What is expected:
Your answer must consist of the lines running from the one that holds "cyan tile G5 level 1 -> none" to the end of the data, copied exactly.

Provided material:
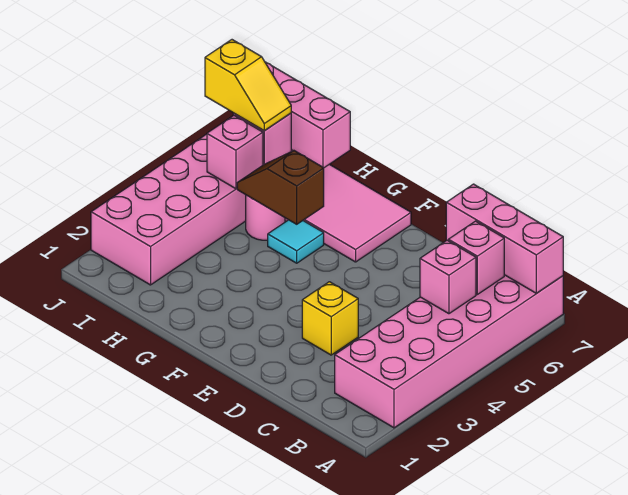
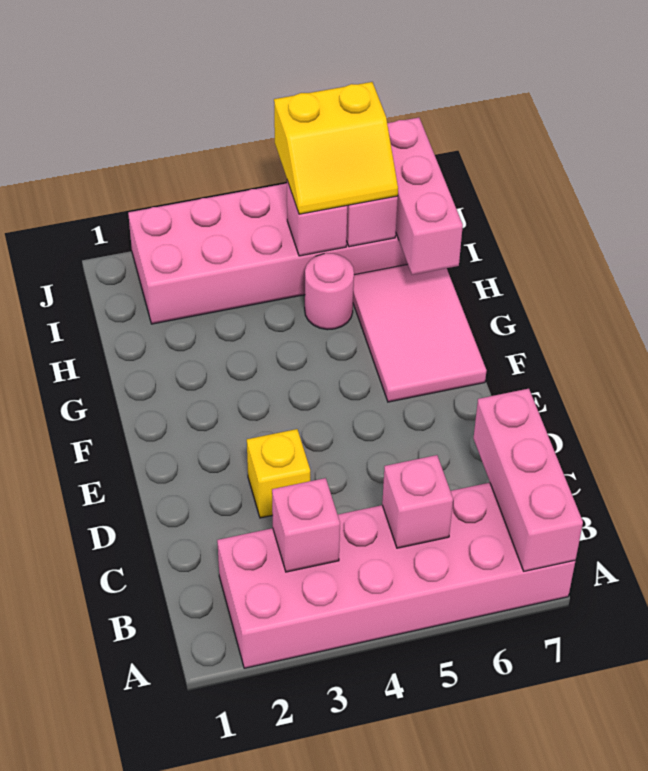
pink brick B6 level 2 -> pink brick B3 level 2
cyan tile G5 level 1 -> none
brown slope G5:H5 level 2 top G -> none
yellow slope I6:J6 level 3 top J -> yellow slope I5:J6 level 3 top J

Answer area:
cyan tile G5 level 1 -> none
brown slope G5:H5 level 2 top G -> none
yellow slope I6:J6 level 3 top J -> yellow slope I5:J6 level 3 top J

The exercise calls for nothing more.